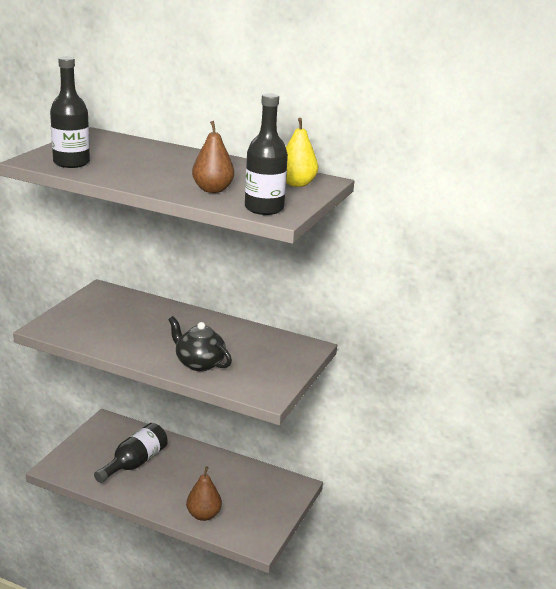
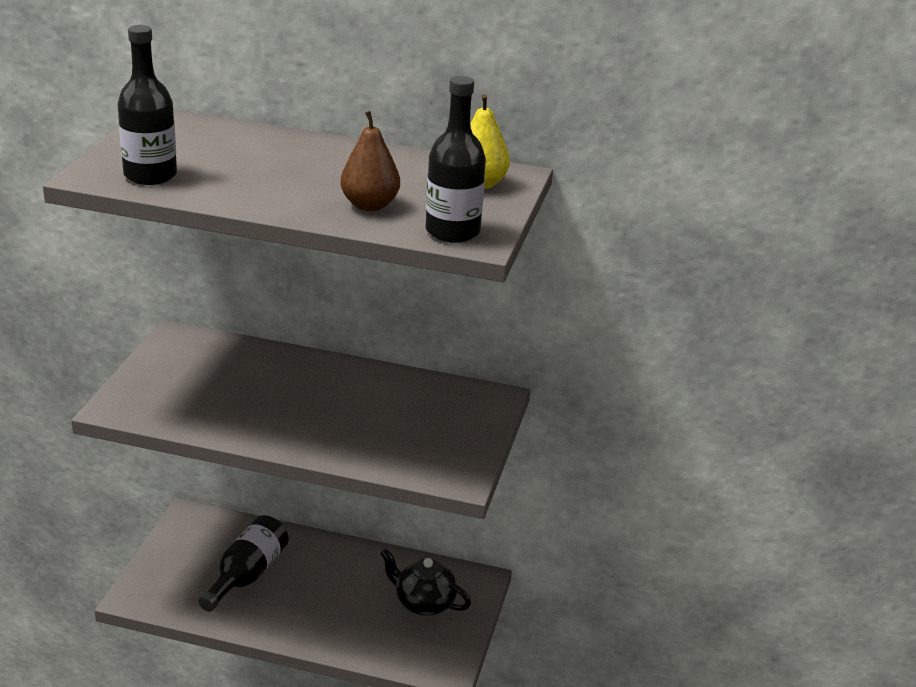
camera: 10 degrees left, 5 degrees up
black teapot [168,316,232,371] -> black teapot moved to [380,548,471,616]
brown pear [186,466,222,521] -> none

========================================

YOUR ASSIGNMENT
An exact copy of all the data above is required; omit any pictures.

SOLUTION FOR THIS EXERCISE
camera: 10 degrees left, 5 degrees up
black teapot [168,316,232,371] -> black teapot moved to [380,548,471,616]
brown pear [186,466,222,521] -> none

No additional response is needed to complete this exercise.